**What the task requires:**
Your answer must be one number: the count of lines below that include "white".

**Stored entries:**
"""

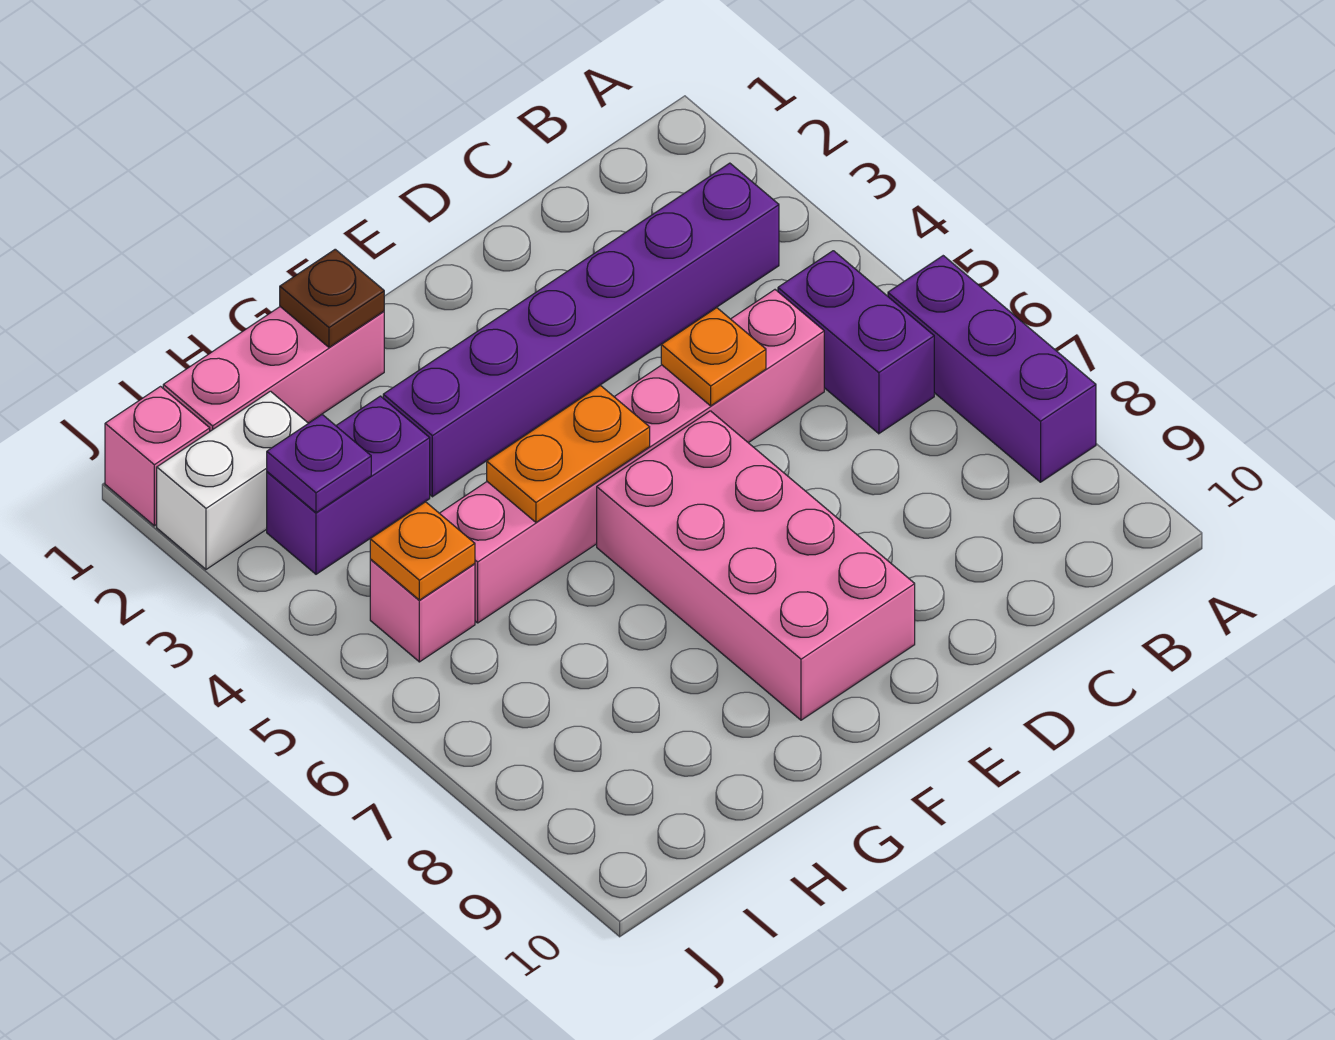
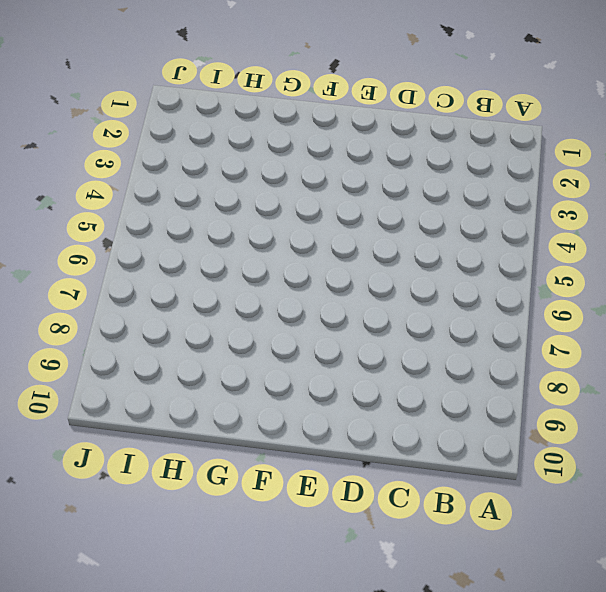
none -> purple brick A6:A8 level 1
none -> purple brick B3:G3 level 1
none -> purple brick B5:B6 level 1

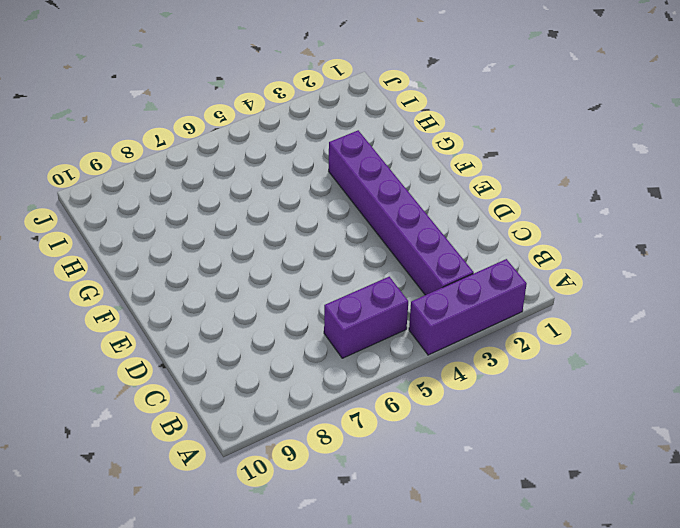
purple brick A2:A4 level 1 -> purple brick A6:A8 level 1
none -> pink brick C5:H5 level 1
none -> pink brick E6:F9 level 1
none -> pink brick G1:I1 level 1

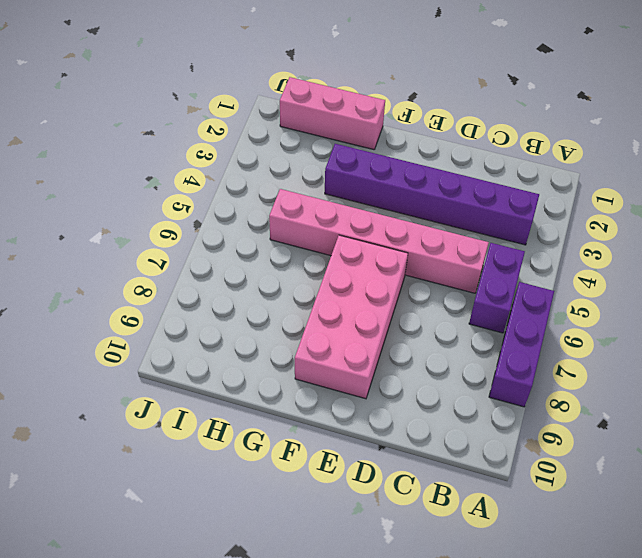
none -> purple brick H3:I3 level 1
none -> white brick I2:J2 level 1
none -> pink brick I5 level 1

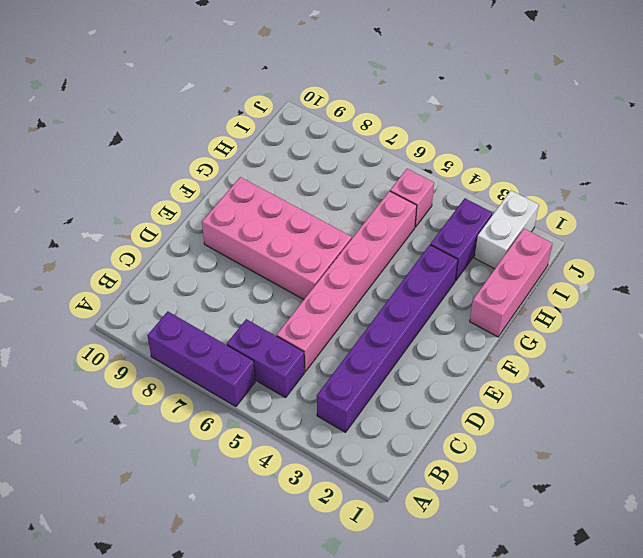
none -> pink brick J1 level 1
none -> orange plate D5 level 2
none -> orange plate F5:G5 level 2

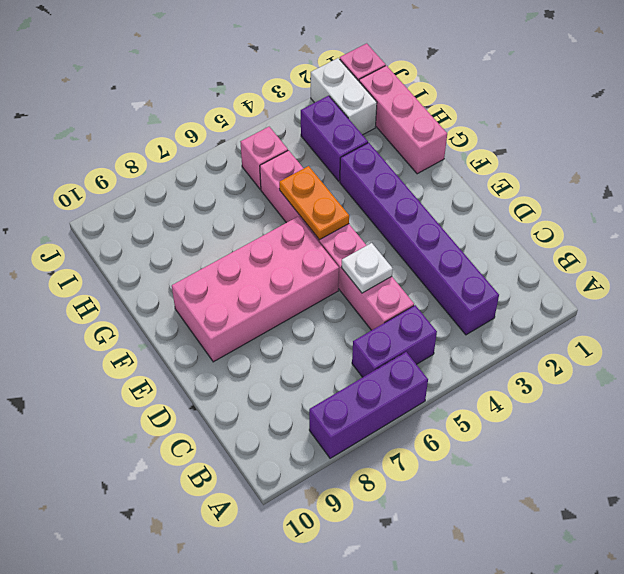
white plate D5 level 2 -> orange plate D5 level 2
none -> brown plate G1 level 2
none -> purple plate I3 level 2
none -> orange plate I5 level 2

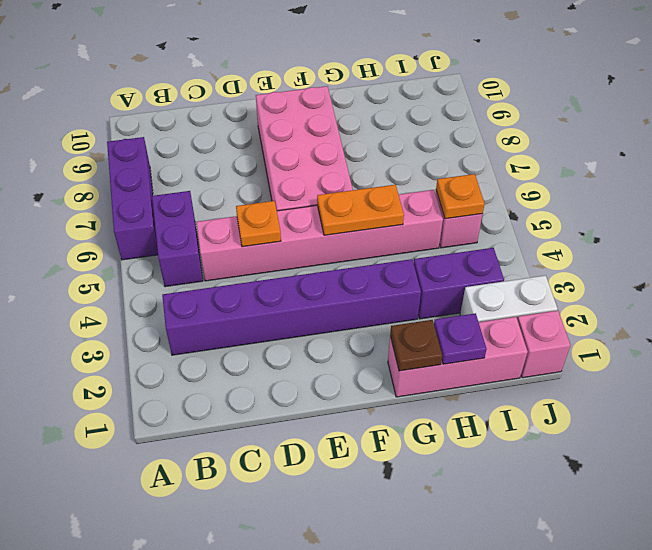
purple plate H1 level 2 -> purple plate I3 level 2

"""

**Result of this exercise:**
2